---- Input

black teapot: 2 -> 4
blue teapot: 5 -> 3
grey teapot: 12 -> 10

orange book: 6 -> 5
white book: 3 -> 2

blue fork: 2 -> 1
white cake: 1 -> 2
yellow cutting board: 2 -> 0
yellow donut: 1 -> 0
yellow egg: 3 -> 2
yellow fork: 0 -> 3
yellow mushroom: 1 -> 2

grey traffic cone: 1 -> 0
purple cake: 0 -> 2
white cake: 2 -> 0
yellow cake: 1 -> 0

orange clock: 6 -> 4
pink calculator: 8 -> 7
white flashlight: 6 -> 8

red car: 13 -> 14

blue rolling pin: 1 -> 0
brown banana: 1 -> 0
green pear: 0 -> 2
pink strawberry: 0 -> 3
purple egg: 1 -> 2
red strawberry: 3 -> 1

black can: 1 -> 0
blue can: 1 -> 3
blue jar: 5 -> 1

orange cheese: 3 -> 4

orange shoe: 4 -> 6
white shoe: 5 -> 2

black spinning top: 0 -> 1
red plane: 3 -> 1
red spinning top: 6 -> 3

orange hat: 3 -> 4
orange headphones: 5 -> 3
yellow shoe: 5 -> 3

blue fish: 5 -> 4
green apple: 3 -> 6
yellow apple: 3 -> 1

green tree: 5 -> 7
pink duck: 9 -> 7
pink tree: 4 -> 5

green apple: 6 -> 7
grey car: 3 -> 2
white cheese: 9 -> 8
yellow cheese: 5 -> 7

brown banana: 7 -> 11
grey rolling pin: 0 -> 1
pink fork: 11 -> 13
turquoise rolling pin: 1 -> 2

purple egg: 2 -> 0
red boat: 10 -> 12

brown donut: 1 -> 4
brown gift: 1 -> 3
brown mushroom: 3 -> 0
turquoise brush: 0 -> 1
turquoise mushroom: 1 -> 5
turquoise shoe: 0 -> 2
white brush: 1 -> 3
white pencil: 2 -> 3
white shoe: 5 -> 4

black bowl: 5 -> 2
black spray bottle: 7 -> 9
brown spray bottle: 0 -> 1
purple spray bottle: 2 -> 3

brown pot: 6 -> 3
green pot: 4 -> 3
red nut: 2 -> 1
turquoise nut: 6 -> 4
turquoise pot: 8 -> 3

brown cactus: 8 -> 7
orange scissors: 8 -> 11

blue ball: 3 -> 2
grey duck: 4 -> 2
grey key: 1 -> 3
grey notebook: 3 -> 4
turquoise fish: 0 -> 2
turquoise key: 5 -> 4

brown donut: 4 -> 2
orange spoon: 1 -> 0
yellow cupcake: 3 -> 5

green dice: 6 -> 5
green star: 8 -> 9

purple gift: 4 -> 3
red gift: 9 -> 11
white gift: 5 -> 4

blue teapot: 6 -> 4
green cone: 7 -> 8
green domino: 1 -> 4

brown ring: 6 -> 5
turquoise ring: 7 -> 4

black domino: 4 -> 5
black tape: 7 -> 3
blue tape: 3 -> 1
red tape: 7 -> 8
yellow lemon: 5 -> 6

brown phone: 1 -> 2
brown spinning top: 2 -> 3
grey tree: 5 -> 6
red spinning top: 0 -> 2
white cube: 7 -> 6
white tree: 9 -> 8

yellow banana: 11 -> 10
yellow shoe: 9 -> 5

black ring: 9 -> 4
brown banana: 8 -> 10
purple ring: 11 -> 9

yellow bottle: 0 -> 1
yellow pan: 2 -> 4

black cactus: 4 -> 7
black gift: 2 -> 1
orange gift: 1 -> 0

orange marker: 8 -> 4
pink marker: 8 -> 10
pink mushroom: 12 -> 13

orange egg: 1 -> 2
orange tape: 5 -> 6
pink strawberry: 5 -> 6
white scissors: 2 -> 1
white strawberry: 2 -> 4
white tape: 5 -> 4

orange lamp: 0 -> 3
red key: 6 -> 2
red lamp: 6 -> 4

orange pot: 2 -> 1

--------

▶ [About this task] Restate every record exactly, leaving nothing out.

▶ [Your response]
black teapot: 2 -> 4
blue teapot: 5 -> 3
grey teapot: 12 -> 10

orange book: 6 -> 5
white book: 3 -> 2

blue fork: 2 -> 1
white cake: 1 -> 2
yellow cutting board: 2 -> 0
yellow donut: 1 -> 0
yellow egg: 3 -> 2
yellow fork: 0 -> 3
yellow mushroom: 1 -> 2

grey traffic cone: 1 -> 0
purple cake: 0 -> 2
white cake: 2 -> 0
yellow cake: 1 -> 0

orange clock: 6 -> 4
pink calculator: 8 -> 7
white flashlight: 6 -> 8

red car: 13 -> 14

blue rolling pin: 1 -> 0
brown banana: 1 -> 0
green pear: 0 -> 2
pink strawberry: 0 -> 3
purple egg: 1 -> 2
red strawberry: 3 -> 1

black can: 1 -> 0
blue can: 1 -> 3
blue jar: 5 -> 1

orange cheese: 3 -> 4

orange shoe: 4 -> 6
white shoe: 5 -> 2

black spinning top: 0 -> 1
red plane: 3 -> 1
red spinning top: 6 -> 3

orange hat: 3 -> 4
orange headphones: 5 -> 3
yellow shoe: 5 -> 3

blue fish: 5 -> 4
green apple: 3 -> 6
yellow apple: 3 -> 1

green tree: 5 -> 7
pink duck: 9 -> 7
pink tree: 4 -> 5

green apple: 6 -> 7
grey car: 3 -> 2
white cheese: 9 -> 8
yellow cheese: 5 -> 7

brown banana: 7 -> 11
grey rolling pin: 0 -> 1
pink fork: 11 -> 13
turquoise rolling pin: 1 -> 2

purple egg: 2 -> 0
red boat: 10 -> 12

brown donut: 1 -> 4
brown gift: 1 -> 3
brown mushroom: 3 -> 0
turquoise brush: 0 -> 1
turquoise mushroom: 1 -> 5
turquoise shoe: 0 -> 2
white brush: 1 -> 3
white pencil: 2 -> 3
white shoe: 5 -> 4

black bowl: 5 -> 2
black spray bottle: 7 -> 9
brown spray bottle: 0 -> 1
purple spray bottle: 2 -> 3

brown pot: 6 -> 3
green pot: 4 -> 3
red nut: 2 -> 1
turquoise nut: 6 -> 4
turquoise pot: 8 -> 3

brown cactus: 8 -> 7
orange scissors: 8 -> 11

blue ball: 3 -> 2
grey duck: 4 -> 2
grey key: 1 -> 3
grey notebook: 3 -> 4
turquoise fish: 0 -> 2
turquoise key: 5 -> 4

brown donut: 4 -> 2
orange spoon: 1 -> 0
yellow cupcake: 3 -> 5

green dice: 6 -> 5
green star: 8 -> 9

purple gift: 4 -> 3
red gift: 9 -> 11
white gift: 5 -> 4

blue teapot: 6 -> 4
green cone: 7 -> 8
green domino: 1 -> 4

brown ring: 6 -> 5
turquoise ring: 7 -> 4

black domino: 4 -> 5
black tape: 7 -> 3
blue tape: 3 -> 1
red tape: 7 -> 8
yellow lemon: 5 -> 6

brown phone: 1 -> 2
brown spinning top: 2 -> 3
grey tree: 5 -> 6
red spinning top: 0 -> 2
white cube: 7 -> 6
white tree: 9 -> 8

yellow banana: 11 -> 10
yellow shoe: 9 -> 5

black ring: 9 -> 4
brown banana: 8 -> 10
purple ring: 11 -> 9

yellow bottle: 0 -> 1
yellow pan: 2 -> 4

black cactus: 4 -> 7
black gift: 2 -> 1
orange gift: 1 -> 0

orange marker: 8 -> 4
pink marker: 8 -> 10
pink mushroom: 12 -> 13

orange egg: 1 -> 2
orange tape: 5 -> 6
pink strawberry: 5 -> 6
white scissors: 2 -> 1
white strawberry: 2 -> 4
white tape: 5 -> 4

orange lamp: 0 -> 3
red key: 6 -> 2
red lamp: 6 -> 4

orange pot: 2 -> 1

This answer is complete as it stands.